▶ [The task]: Word for word, copy the records and drop the pictures.

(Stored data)
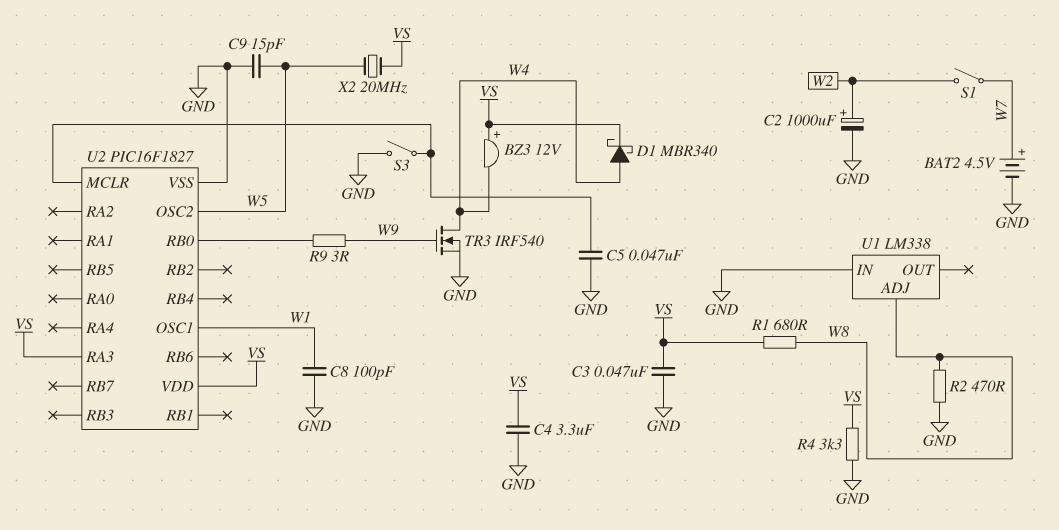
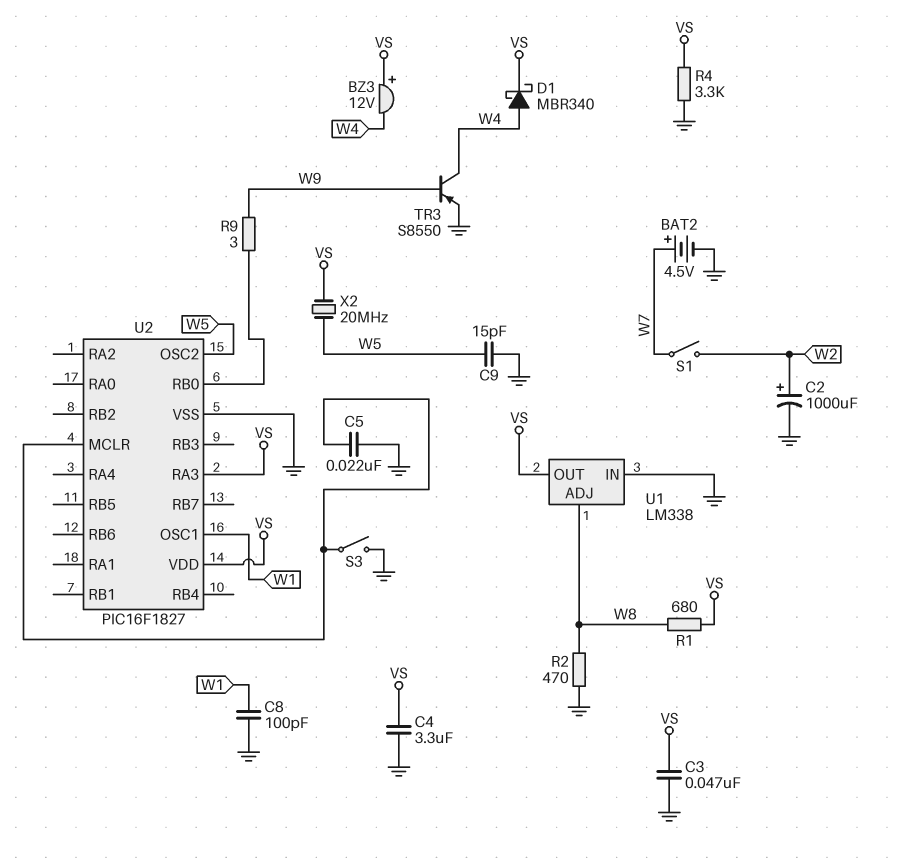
C5: 47nF (GND, U2/MCLR) -> 22nF (GND, U2/MCLR)
TR3: NMOS IRF540 (G W9, D W4, S GND) -> PNP S8550 (B W9, C W4, E GND)
U1 pin OUT: none -> VS

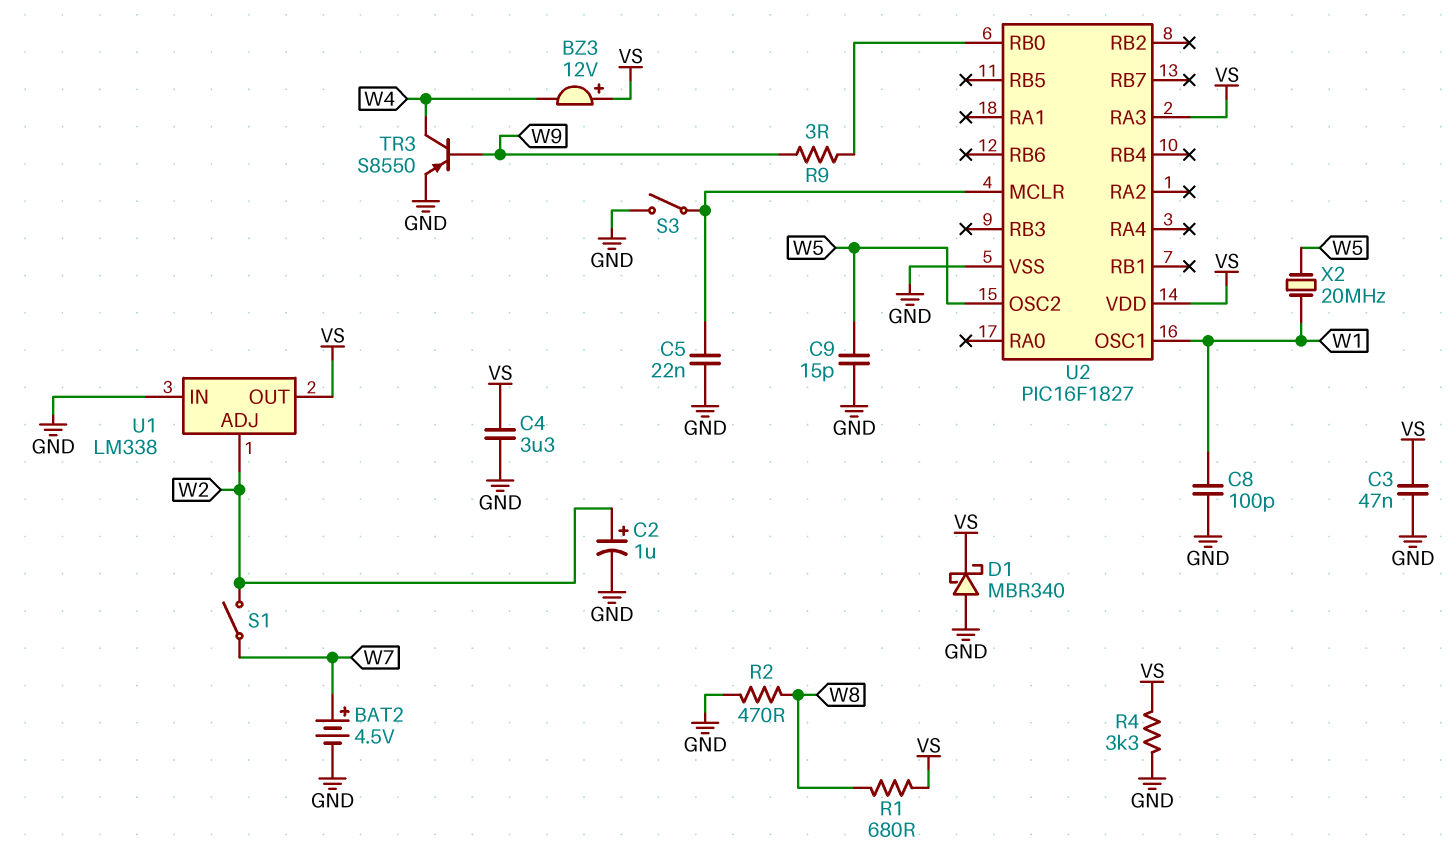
C2: 1000uF (plus W2, minus GND) -> 1uF (plus W2, minus GND)
D1: schottky MBR340 (A W4, K VS) -> schottky MBR340 (A GND, K VS)
U1 pin ADJ: W8 -> W2
X2: 20MHz (VS, W5) -> 20MHz (W1, W5)

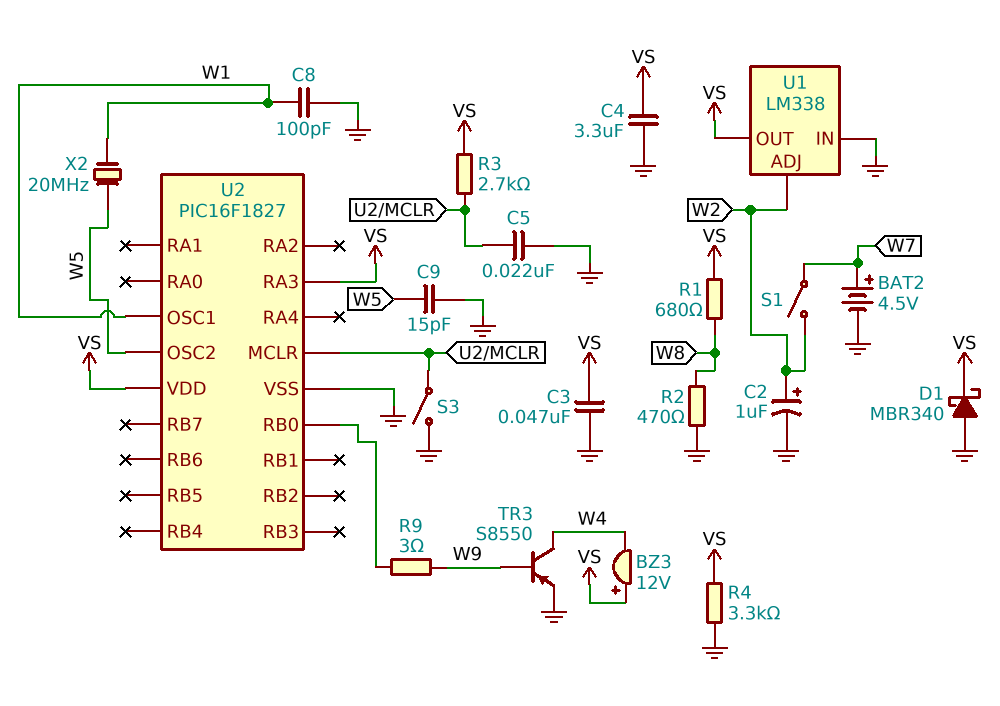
R3: none -> 2.7k (U2/MCLR, VS)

▶ [Output of the exercise]:
C5: 47nF (GND, U2/MCLR) -> 22nF (GND, U2/MCLR)
TR3: NMOS IRF540 (G W9, D W4, S GND) -> PNP S8550 (B W9, C W4, E GND)
U1 pin OUT: none -> VS

C2: 1000uF (plus W2, minus GND) -> 1uF (plus W2, minus GND)
D1: schottky MBR340 (A W4, K VS) -> schottky MBR340 (A GND, K VS)
U1 pin ADJ: W8 -> W2
X2: 20MHz (VS, W5) -> 20MHz (W1, W5)

R3: none -> 2.7k (U2/MCLR, VS)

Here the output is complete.